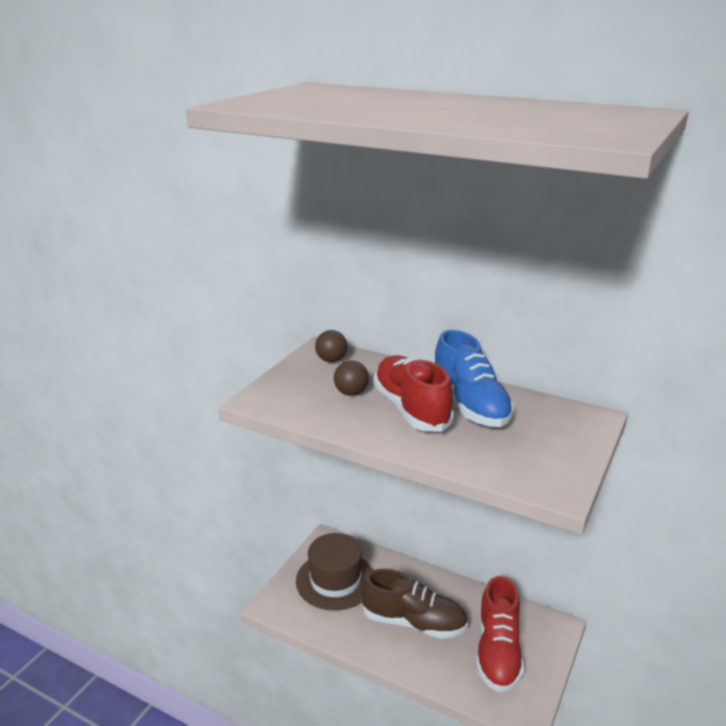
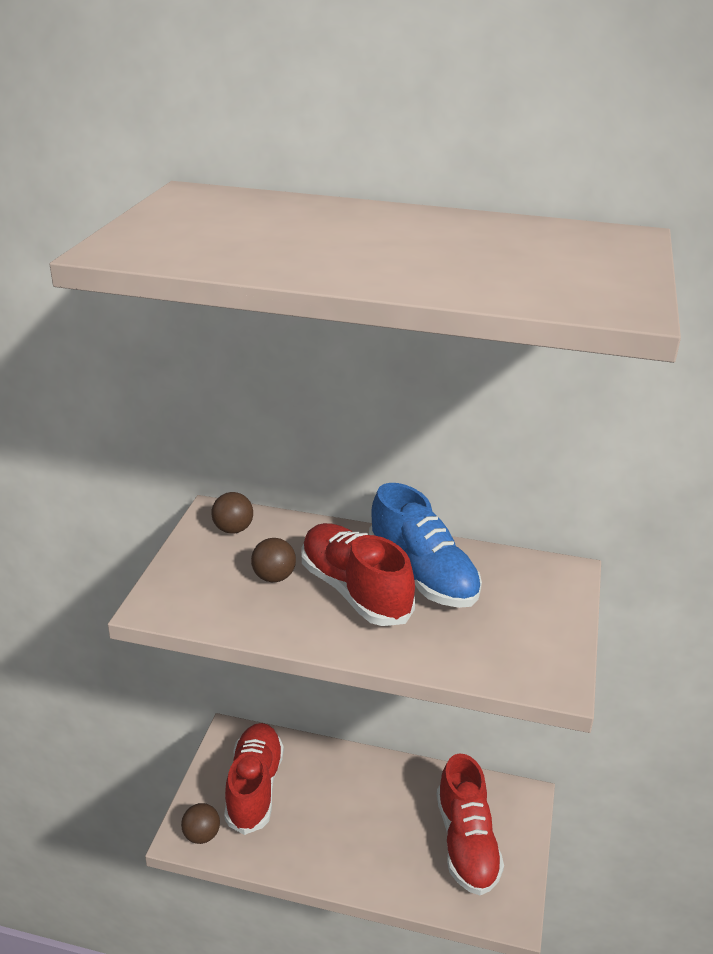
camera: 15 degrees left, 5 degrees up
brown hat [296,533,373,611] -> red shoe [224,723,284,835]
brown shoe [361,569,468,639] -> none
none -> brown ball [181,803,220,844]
...
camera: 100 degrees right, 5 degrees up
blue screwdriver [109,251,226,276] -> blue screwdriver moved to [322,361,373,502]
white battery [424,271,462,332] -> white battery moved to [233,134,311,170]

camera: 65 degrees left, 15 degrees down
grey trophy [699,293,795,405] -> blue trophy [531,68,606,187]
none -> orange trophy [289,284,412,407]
* * *
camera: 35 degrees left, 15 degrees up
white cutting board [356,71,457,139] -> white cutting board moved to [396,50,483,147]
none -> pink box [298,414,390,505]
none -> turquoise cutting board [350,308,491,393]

■ Work item ■
From the listing above, pick out each line where the word "trophy" appears.

■ Response ■
grey trophy [699,293,795,405] -> blue trophy [531,68,606,187]
none -> orange trophy [289,284,412,407]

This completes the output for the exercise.